Going down the data below, set down exactly the line with "building: none -> [97,15,156,87]" and each line after it through the line with "building: [438,320,506,404] -> none"; no other lines.

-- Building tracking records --
::::

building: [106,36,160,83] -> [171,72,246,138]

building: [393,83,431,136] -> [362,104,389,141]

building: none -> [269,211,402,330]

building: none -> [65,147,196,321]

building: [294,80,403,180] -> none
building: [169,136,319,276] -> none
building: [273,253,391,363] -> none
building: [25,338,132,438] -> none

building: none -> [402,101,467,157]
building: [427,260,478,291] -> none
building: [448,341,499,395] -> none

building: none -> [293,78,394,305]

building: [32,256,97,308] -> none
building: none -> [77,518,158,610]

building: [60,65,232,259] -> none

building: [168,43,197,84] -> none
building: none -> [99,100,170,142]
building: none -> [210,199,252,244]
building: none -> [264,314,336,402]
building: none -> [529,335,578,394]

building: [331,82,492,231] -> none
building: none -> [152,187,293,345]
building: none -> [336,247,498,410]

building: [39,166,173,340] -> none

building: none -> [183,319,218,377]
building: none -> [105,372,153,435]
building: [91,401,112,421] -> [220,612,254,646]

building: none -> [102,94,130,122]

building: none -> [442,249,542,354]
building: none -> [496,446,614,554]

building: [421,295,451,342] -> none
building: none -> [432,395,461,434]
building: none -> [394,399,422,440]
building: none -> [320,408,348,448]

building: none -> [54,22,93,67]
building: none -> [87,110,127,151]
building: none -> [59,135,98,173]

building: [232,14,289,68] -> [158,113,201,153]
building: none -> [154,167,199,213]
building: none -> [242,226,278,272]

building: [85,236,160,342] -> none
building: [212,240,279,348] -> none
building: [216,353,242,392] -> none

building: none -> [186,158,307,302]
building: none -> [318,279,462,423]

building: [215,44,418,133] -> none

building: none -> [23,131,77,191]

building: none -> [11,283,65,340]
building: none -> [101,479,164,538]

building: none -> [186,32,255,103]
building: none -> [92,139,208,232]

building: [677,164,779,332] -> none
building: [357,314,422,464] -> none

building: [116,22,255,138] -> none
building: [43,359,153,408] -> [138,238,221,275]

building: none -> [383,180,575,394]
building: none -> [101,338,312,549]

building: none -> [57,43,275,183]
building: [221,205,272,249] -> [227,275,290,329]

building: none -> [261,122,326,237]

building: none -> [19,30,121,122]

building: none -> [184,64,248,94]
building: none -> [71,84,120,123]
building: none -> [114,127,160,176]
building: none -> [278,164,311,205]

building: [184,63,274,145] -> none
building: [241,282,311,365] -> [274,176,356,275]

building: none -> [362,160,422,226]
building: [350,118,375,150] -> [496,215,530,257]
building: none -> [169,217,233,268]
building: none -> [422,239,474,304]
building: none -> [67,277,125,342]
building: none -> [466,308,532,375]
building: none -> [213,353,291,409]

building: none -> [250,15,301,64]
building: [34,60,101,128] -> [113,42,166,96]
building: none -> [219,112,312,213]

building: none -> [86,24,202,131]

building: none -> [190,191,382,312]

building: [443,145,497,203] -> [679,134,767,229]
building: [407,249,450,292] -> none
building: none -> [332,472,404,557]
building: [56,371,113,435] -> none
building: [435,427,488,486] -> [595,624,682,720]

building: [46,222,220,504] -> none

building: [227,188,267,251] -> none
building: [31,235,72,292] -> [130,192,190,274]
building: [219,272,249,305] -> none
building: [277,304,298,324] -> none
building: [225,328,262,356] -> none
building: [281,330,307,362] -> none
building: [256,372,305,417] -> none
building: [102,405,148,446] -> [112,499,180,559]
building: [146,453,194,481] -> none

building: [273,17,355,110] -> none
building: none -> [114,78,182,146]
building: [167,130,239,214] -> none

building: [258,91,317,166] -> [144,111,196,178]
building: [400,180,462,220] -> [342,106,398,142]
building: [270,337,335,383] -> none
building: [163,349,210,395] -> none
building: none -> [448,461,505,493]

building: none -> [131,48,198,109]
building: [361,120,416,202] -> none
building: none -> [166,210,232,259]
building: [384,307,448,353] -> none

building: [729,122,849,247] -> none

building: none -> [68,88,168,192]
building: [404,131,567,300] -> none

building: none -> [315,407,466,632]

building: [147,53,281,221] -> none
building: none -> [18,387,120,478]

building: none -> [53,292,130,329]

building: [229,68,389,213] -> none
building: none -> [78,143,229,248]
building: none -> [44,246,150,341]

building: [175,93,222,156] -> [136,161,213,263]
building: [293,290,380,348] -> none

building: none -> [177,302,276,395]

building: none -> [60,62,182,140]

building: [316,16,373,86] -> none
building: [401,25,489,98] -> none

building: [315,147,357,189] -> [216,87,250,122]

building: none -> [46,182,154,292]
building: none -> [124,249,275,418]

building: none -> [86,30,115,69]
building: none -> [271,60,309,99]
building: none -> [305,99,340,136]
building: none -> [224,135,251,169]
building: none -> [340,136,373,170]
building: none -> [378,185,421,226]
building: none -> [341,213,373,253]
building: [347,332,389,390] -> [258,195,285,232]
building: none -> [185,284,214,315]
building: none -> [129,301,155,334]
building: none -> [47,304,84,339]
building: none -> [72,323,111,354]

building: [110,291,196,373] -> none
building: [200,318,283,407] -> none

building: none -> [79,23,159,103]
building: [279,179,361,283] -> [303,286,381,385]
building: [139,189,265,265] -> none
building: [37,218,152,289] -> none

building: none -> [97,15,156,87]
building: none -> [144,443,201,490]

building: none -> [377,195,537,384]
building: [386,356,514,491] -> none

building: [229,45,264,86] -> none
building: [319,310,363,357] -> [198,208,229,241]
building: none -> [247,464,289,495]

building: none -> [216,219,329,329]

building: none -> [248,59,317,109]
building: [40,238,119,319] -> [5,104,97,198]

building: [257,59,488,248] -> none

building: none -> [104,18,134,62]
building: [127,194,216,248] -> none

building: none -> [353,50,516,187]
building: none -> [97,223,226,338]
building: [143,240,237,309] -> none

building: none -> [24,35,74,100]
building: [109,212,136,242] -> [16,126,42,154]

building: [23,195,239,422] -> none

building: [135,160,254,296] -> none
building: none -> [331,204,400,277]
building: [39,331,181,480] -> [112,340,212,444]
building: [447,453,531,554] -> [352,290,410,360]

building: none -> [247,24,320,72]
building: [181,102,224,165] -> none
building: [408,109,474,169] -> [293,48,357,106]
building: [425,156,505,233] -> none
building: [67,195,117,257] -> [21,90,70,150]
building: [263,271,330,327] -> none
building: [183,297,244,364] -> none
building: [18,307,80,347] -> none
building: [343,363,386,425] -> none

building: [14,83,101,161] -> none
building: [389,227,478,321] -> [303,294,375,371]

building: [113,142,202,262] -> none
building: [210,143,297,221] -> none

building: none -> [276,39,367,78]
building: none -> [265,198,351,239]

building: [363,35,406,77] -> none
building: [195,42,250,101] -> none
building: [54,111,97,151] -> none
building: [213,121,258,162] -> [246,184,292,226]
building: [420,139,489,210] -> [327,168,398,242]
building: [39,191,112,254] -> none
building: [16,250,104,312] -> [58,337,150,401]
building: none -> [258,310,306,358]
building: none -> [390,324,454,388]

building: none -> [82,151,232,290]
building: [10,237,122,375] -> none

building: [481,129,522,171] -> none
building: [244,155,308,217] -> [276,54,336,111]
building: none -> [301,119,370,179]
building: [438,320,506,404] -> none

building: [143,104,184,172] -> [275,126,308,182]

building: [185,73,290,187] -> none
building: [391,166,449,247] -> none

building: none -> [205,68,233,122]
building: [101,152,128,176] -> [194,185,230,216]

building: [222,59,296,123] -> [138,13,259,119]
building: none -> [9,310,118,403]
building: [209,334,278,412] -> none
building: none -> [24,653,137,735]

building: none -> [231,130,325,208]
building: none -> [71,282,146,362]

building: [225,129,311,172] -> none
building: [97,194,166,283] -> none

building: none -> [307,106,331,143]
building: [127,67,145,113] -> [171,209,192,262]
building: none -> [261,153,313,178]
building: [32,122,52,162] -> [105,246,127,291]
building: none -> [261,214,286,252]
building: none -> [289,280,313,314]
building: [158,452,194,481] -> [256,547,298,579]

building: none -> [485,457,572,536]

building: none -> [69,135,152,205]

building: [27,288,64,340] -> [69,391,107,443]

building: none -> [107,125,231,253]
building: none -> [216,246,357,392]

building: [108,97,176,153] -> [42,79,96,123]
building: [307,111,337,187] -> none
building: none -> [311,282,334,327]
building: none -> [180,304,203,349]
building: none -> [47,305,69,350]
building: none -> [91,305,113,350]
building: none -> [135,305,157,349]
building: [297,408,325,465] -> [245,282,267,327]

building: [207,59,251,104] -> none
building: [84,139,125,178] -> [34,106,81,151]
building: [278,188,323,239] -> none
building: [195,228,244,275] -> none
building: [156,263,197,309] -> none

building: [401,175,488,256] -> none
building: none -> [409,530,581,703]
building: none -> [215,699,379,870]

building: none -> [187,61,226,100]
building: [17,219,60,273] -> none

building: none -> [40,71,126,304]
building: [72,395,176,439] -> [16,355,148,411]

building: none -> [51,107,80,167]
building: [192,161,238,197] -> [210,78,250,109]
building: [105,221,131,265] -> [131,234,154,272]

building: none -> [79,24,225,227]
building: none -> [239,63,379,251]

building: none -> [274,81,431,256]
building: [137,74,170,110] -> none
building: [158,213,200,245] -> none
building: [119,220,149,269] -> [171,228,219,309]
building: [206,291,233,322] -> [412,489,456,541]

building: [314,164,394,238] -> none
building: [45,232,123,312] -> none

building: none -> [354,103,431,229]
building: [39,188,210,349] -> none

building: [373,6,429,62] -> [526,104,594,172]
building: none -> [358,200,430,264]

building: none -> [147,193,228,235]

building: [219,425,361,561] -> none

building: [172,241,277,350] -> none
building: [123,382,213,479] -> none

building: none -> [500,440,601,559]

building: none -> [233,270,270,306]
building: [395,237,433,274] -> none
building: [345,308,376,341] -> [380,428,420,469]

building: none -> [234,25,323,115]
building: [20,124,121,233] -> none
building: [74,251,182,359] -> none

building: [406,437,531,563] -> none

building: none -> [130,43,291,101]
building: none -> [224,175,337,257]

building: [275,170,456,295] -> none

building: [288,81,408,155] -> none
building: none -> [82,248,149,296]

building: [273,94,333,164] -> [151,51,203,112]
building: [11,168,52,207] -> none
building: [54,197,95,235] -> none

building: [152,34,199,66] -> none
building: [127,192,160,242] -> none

::::

-- EXERCISE RESULT --
building: none -> [97,15,156,87]
building: none -> [144,443,201,490]

building: none -> [377,195,537,384]
building: [386,356,514,491] -> none

building: [229,45,264,86] -> none
building: [319,310,363,357] -> [198,208,229,241]
building: none -> [247,464,289,495]

building: none -> [216,219,329,329]

building: none -> [248,59,317,109]
building: [40,238,119,319] -> [5,104,97,198]

building: [257,59,488,248] -> none

building: none -> [104,18,134,62]
building: [127,194,216,248] -> none

building: none -> [353,50,516,187]
building: none -> [97,223,226,338]
building: [143,240,237,309] -> none

building: none -> [24,35,74,100]
building: [109,212,136,242] -> [16,126,42,154]

building: [23,195,239,422] -> none

building: [135,160,254,296] -> none
building: none -> [331,204,400,277]
building: [39,331,181,480] -> [112,340,212,444]
building: [447,453,531,554] -> [352,290,410,360]

building: none -> [247,24,320,72]
building: [181,102,224,165] -> none
building: [408,109,474,169] -> [293,48,357,106]
building: [425,156,505,233] -> none
building: [67,195,117,257] -> [21,90,70,150]
building: [263,271,330,327] -> none
building: [183,297,244,364] -> none
building: [18,307,80,347] -> none
building: [343,363,386,425] -> none

building: [14,83,101,161] -> none
building: [389,227,478,321] -> [303,294,375,371]

building: [113,142,202,262] -> none
building: [210,143,297,221] -> none

building: none -> [276,39,367,78]
building: none -> [265,198,351,239]

building: [363,35,406,77] -> none
building: [195,42,250,101] -> none
building: [54,111,97,151] -> none
building: [213,121,258,162] -> [246,184,292,226]
building: [420,139,489,210] -> [327,168,398,242]
building: [39,191,112,254] -> none
building: [16,250,104,312] -> [58,337,150,401]
building: none -> [258,310,306,358]
building: none -> [390,324,454,388]

building: none -> [82,151,232,290]
building: [10,237,122,375] -> none

building: [481,129,522,171] -> none
building: [244,155,308,217] -> [276,54,336,111]
building: none -> [301,119,370,179]
building: [438,320,506,404] -> none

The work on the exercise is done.